## EXERCISE DESCRIPTION
Lines from the one containing "U203 pin THR: RC -> CT" through the last one in the data below: write them out word for word, and only them.

═══ GIVEN RECORDS ═══

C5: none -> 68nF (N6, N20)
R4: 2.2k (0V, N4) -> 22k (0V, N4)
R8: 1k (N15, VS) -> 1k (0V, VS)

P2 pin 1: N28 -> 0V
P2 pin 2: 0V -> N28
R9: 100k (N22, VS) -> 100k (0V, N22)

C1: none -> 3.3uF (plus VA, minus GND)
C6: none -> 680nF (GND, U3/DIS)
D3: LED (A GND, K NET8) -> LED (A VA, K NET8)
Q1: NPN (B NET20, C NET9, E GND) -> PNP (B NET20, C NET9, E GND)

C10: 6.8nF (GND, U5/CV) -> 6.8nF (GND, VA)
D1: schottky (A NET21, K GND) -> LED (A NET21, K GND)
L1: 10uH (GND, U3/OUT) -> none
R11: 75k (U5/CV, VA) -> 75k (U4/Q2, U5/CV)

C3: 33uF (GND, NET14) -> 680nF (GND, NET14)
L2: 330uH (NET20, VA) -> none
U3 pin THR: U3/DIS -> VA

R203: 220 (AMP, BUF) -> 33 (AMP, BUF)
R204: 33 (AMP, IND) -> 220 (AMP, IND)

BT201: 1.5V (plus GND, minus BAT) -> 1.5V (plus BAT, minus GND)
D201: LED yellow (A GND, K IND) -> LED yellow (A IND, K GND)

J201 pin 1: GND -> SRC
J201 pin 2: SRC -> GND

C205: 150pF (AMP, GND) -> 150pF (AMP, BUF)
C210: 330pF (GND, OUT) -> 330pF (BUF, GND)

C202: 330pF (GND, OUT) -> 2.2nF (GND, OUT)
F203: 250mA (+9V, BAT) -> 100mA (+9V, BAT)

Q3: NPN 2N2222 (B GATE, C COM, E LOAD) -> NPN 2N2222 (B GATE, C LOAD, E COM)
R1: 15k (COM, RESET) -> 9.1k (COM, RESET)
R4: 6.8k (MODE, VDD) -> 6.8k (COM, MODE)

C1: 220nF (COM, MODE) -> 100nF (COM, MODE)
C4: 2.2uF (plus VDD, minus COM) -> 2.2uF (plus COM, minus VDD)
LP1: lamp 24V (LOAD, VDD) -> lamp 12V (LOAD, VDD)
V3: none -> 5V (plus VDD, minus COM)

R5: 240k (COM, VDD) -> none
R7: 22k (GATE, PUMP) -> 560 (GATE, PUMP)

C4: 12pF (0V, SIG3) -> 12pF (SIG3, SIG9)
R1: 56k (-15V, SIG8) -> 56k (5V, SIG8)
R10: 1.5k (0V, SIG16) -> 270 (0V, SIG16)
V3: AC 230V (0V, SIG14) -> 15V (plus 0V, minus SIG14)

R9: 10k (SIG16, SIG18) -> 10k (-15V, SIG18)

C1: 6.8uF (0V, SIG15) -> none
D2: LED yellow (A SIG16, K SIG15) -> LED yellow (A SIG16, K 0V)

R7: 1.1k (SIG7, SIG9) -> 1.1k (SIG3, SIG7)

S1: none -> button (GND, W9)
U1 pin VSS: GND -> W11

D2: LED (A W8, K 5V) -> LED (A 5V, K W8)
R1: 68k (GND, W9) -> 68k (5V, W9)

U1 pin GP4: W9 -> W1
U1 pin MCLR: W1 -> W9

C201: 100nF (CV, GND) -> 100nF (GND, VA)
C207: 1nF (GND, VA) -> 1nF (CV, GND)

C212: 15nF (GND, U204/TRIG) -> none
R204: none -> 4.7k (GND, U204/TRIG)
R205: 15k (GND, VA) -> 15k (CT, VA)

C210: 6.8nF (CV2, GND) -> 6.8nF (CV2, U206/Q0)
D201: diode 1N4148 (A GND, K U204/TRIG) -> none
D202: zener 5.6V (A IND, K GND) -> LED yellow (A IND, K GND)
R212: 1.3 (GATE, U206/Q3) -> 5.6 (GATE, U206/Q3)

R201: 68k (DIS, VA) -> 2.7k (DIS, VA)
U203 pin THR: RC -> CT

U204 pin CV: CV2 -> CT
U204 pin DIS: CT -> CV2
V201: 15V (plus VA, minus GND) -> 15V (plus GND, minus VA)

═══

## WRITTEN RESPONSE
U203 pin THR: RC -> CT

U204 pin CV: CV2 -> CT
U204 pin DIS: CT -> CV2
V201: 15V (plus VA, minus GND) -> 15V (plus GND, minus VA)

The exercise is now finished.